» Your instructions: Retype the whole listing, please, keeping every line exact and dropping the pictures.

» Provided material:
◇ ◇ ◇
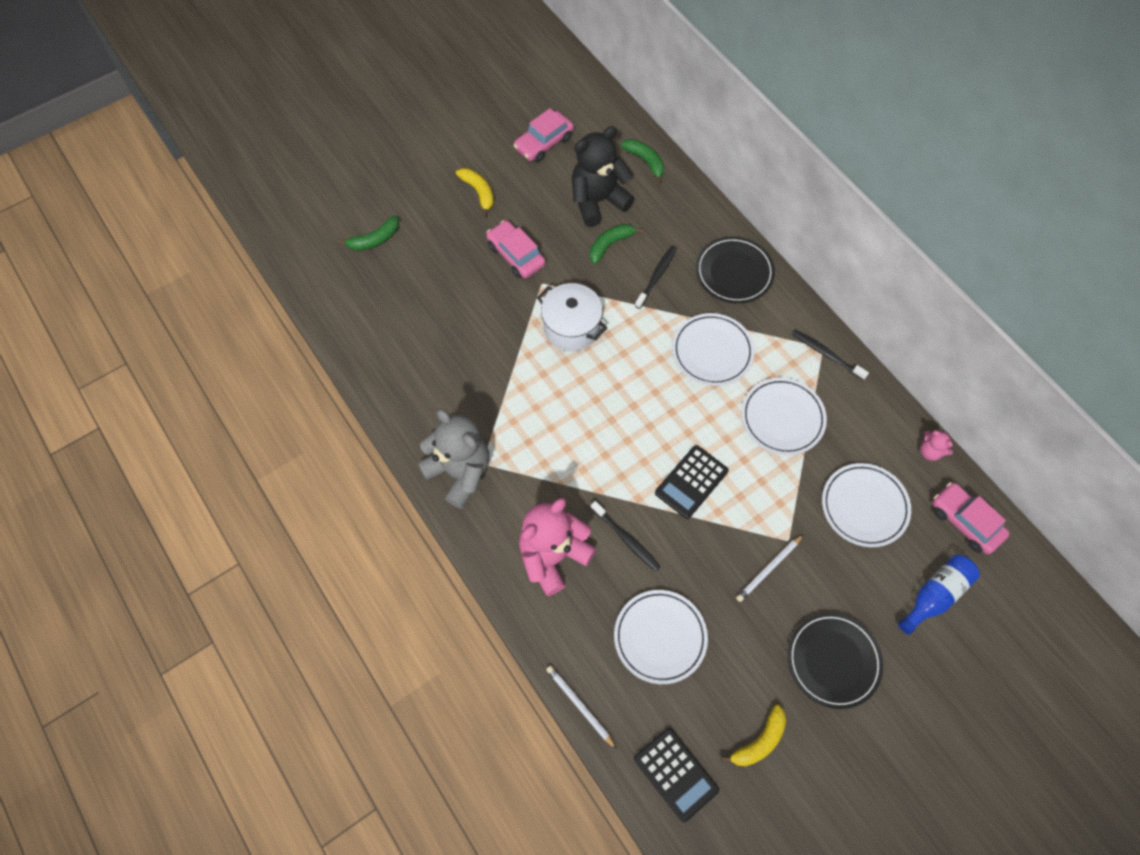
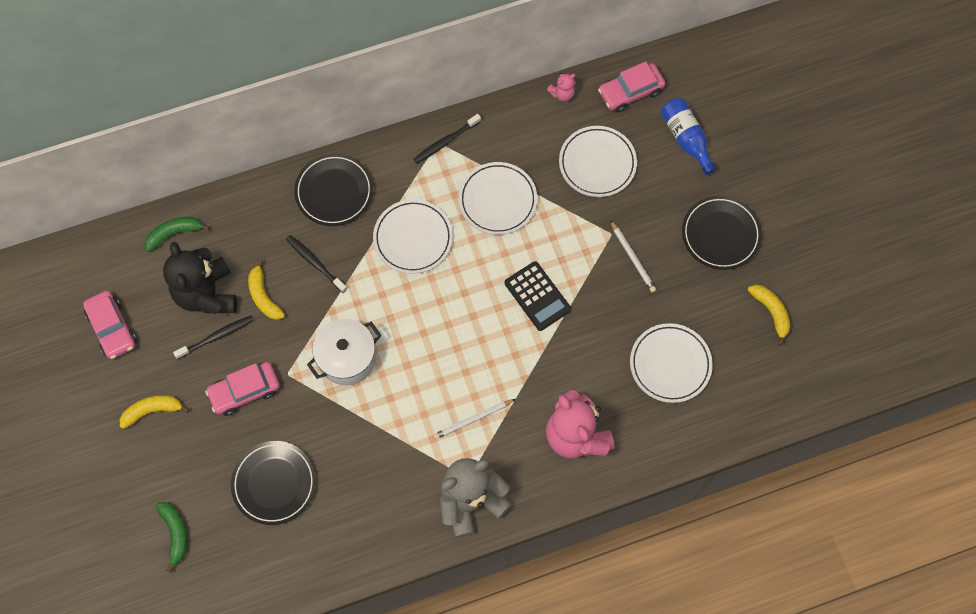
camera: 75 degrees left, 5 degrees up
white pencil [546,666,617,749] -> white pencil moved to [433,399,515,439]
green banana [590,224,643,264] -> yellow banana [248,259,285,320]
black toothbrush [591,501,661,571] -> black toothbrush moved to [173,315,254,359]
black calculator [634,728,719,822] -> none
none -> black plate [231,441,316,525]

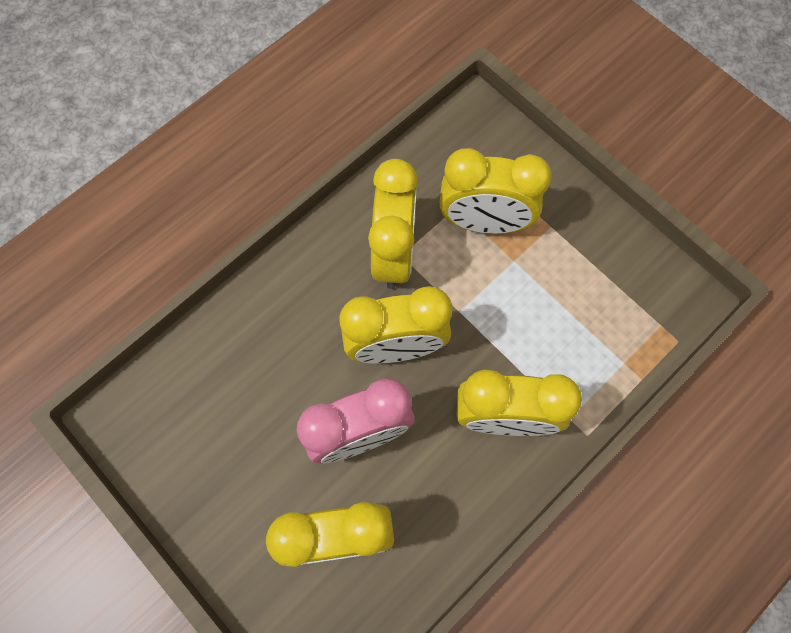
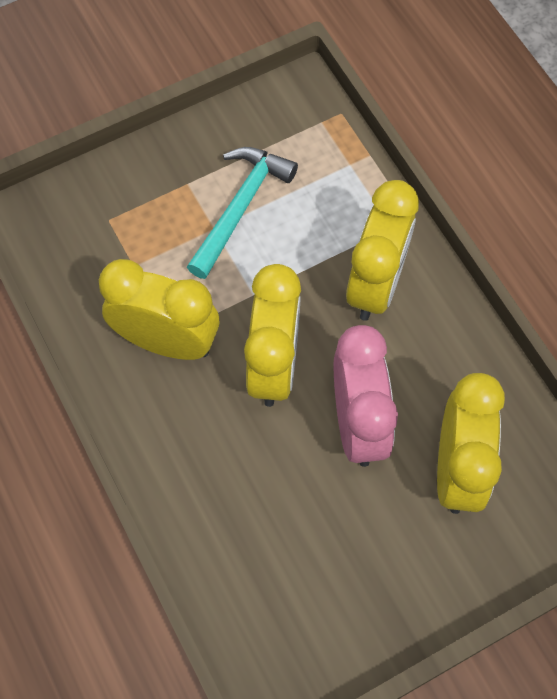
camera: 75 degrees left, 5 degrees down
yellow clock [440,148,552,234] -> none
none -> turquoise hammer [187,147,298,279]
◇ ◇ ◇
» Solution below:
camera: 75 degrees left, 5 degrees up
white pencil [546,666,617,749] -> white pencil moved to [433,399,515,439]
green banana [590,224,643,264] -> yellow banana [248,259,285,320]
black toothbrush [591,501,661,571] -> black toothbrush moved to [173,315,254,359]
black calculator [634,728,719,822] -> none
none -> black plate [231,441,316,525]

camera: 75 degrees left, 5 degrees down
yellow clock [440,148,552,234] -> none
none -> turquoise hammer [187,147,298,279]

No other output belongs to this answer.